> **What the task asks**
Find the line with "gone | purple_piketuk" in the entries below, then reproduce it and every line after it down to and including the line with "shifted | brown_zuderol", exactly.

> **Dataset excerpts**
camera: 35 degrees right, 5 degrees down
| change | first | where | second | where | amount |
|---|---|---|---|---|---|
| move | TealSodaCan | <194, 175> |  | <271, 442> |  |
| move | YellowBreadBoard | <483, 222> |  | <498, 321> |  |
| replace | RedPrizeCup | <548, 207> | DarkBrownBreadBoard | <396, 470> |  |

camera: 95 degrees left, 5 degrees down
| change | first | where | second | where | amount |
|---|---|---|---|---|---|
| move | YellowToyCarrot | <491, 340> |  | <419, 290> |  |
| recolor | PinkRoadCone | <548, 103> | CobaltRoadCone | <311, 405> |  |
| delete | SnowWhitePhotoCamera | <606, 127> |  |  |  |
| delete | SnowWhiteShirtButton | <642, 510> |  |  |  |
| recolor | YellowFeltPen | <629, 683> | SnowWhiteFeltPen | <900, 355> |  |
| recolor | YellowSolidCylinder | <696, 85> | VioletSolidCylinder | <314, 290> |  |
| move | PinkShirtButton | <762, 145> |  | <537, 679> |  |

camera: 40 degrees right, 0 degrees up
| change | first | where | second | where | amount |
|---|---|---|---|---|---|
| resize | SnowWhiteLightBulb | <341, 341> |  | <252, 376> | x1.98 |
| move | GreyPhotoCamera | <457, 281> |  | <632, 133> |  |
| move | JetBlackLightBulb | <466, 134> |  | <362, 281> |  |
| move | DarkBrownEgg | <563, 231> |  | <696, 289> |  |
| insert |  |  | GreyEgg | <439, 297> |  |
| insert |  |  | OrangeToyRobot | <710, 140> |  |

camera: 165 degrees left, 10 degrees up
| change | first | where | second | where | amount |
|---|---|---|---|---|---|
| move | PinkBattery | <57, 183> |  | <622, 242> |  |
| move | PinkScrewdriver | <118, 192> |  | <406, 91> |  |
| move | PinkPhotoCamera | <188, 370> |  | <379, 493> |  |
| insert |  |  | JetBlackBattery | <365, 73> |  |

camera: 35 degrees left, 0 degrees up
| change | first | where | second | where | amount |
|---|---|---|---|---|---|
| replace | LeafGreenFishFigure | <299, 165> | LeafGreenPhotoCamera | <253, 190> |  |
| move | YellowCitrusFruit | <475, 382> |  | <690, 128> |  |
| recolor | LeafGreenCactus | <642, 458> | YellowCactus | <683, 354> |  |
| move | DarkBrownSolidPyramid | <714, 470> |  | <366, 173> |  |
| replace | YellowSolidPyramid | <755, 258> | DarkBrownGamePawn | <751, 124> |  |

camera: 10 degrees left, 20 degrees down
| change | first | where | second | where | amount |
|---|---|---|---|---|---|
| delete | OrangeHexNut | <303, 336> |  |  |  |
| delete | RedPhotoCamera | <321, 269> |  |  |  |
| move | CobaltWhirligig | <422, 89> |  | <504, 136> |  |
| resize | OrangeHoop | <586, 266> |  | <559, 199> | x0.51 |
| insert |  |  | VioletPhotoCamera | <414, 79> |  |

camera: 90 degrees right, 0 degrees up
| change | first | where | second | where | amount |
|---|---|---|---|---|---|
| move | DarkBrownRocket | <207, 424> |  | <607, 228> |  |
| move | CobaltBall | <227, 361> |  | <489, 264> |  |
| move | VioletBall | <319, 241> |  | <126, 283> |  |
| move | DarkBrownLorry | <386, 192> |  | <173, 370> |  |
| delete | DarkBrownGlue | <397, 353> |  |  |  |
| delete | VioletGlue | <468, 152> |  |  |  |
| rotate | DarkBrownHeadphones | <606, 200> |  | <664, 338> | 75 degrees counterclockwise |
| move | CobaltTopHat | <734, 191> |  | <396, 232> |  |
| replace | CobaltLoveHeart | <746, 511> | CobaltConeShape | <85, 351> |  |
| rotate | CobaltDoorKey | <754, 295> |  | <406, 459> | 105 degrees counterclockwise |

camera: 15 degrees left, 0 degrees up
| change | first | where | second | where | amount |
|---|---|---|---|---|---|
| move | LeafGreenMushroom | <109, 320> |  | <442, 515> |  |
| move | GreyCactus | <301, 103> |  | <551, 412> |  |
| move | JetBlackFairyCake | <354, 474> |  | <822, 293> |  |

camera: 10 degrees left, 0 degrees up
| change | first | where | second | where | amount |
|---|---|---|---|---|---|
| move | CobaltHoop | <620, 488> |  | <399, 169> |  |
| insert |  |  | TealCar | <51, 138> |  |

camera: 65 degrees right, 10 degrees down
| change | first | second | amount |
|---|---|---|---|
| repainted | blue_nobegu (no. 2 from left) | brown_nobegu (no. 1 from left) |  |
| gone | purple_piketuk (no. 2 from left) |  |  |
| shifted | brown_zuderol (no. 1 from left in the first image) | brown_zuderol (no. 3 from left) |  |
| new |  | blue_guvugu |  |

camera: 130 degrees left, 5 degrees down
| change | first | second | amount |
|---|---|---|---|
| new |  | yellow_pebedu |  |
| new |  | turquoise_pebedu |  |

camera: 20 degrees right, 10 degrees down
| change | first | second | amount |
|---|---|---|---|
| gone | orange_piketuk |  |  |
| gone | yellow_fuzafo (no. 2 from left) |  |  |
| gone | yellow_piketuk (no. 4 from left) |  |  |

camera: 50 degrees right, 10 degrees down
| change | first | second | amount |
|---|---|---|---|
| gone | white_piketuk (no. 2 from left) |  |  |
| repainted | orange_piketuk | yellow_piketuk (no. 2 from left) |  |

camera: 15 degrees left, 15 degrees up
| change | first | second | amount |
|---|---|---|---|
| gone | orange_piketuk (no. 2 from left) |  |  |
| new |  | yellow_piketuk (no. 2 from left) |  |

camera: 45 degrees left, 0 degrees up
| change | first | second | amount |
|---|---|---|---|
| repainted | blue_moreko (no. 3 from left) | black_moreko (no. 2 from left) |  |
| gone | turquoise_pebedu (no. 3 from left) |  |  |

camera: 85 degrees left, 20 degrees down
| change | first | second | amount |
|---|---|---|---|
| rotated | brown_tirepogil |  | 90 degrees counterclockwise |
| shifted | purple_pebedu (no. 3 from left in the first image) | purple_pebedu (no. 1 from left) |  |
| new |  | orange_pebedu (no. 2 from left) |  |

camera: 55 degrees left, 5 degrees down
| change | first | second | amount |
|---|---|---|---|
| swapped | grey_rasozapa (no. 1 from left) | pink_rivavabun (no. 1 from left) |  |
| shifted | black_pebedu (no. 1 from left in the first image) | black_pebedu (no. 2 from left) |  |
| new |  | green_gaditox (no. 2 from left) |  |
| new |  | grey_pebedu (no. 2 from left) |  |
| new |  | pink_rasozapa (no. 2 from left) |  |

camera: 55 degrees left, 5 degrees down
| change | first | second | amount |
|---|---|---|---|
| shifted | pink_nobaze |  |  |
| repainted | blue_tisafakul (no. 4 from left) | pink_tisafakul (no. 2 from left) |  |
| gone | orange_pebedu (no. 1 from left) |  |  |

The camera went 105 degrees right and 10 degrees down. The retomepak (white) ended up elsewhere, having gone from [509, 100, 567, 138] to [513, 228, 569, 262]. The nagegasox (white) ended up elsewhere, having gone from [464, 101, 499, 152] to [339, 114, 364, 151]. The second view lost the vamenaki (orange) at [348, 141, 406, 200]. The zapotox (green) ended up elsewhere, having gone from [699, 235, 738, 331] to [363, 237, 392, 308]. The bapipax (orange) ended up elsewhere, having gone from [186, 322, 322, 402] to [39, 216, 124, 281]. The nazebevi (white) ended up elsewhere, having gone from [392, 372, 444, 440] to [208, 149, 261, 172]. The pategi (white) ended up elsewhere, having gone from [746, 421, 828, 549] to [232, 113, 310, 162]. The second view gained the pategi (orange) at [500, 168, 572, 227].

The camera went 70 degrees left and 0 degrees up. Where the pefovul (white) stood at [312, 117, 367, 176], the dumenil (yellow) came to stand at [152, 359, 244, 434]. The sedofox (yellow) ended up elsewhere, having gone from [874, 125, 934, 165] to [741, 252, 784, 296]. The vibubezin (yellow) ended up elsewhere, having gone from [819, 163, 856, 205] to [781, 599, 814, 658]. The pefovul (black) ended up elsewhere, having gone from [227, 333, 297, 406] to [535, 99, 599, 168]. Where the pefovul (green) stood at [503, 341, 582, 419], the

> **Answer space**
| gone | purple_piketuk (no. 2 from left) |  |  |
| shifted | brown_zuderol (no. 1 from left in the first image) | brown_zuderol (no. 3 from left) |  |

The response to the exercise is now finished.